EXERCISE »
Repeat the listing below word for word, minus the pictures.
** Opening DATASET EXTRACT block **
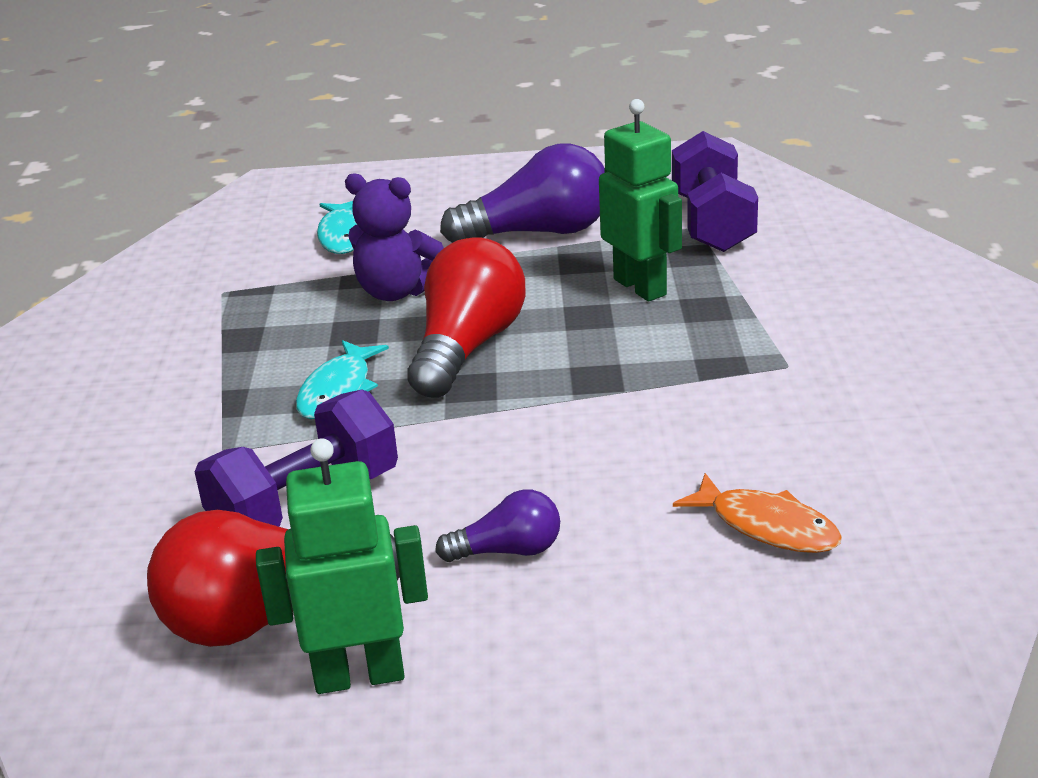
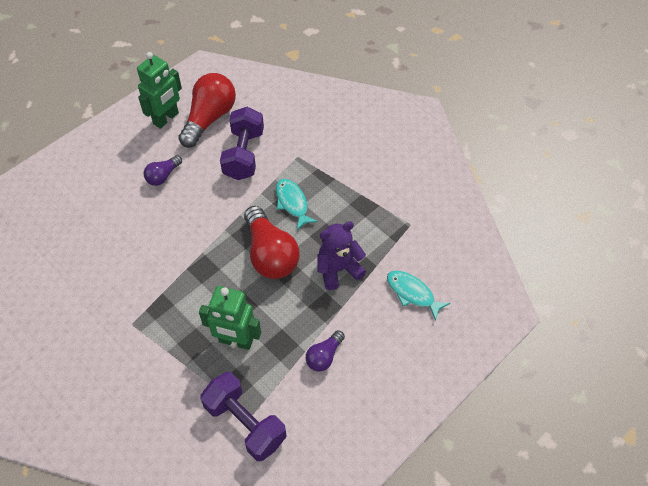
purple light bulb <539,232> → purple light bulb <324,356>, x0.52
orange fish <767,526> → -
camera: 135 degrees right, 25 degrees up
** Closing DATASET EXTRACT block **
RESULT »
purple light bulb <539,232> → purple light bulb <324,356>, x0.52
orange fish <767,526> → -
camera: 135 degrees right, 25 degrees up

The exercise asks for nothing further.